Before-and-after change records:
──────────────────────────────

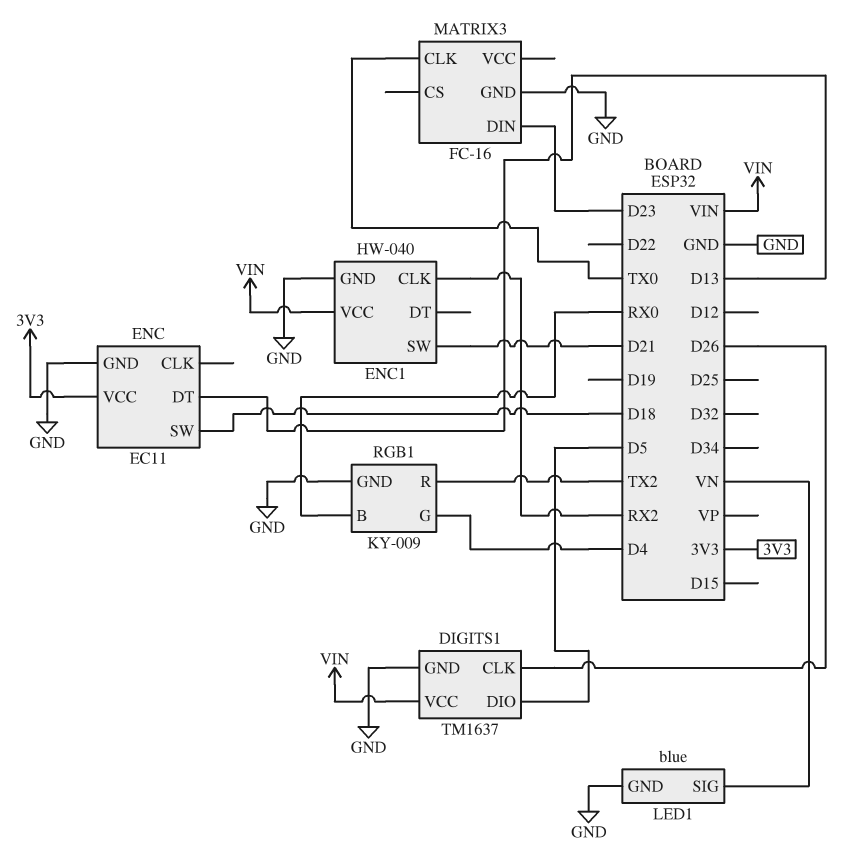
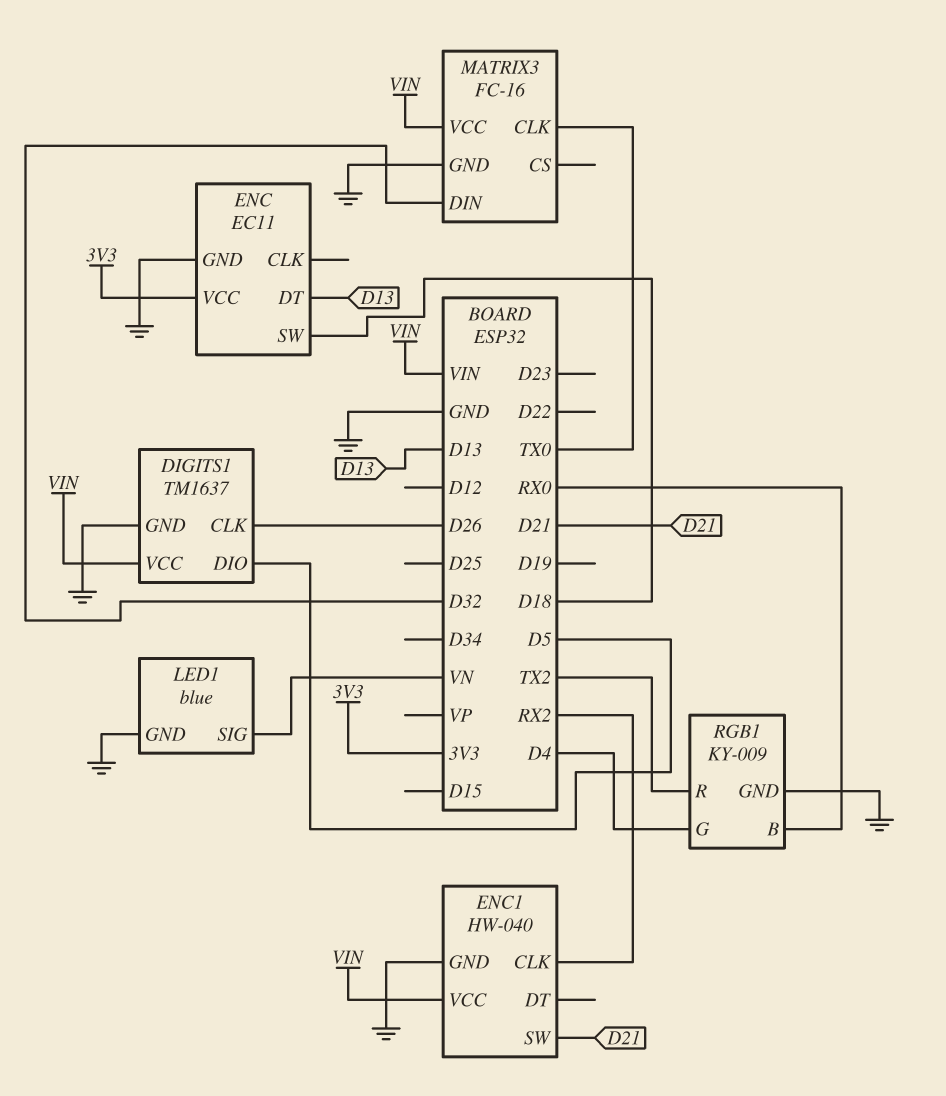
MATRIX3 pin DIN: D23 -> D32
MATRIX3 pin VCC: none -> VIN

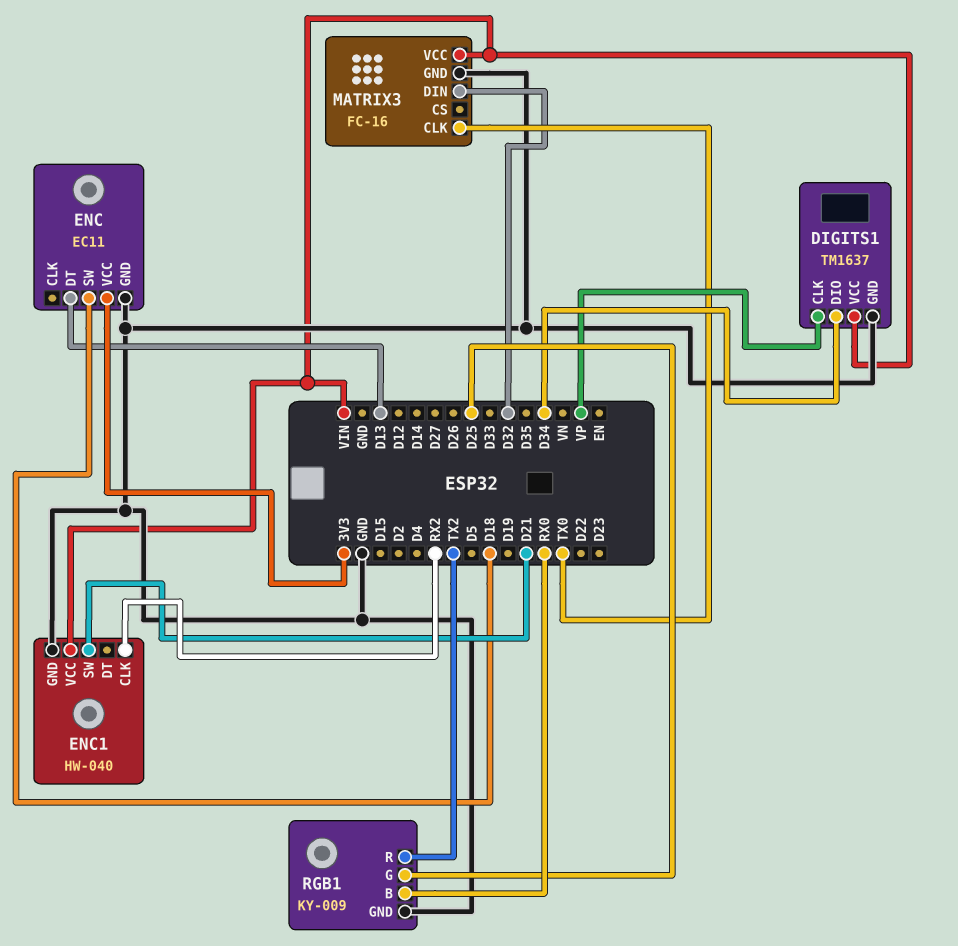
DIGITS1 pin CLK: D26 -> VP
DIGITS1 pin DIO: D5 -> D34
LED1: blue -> none
LED1 pin GND: GND -> none
LED1 pin SIG: VN -> none
RGB1 pin G: D4 -> D25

──────────────────────────────

● What you should do: Every line above carrying the word "none" needs to be shown.

● Result of this task:
MATRIX3 pin VCC: none -> VIN
LED1: blue -> none
LED1 pin GND: GND -> none
LED1 pin SIG: VN -> none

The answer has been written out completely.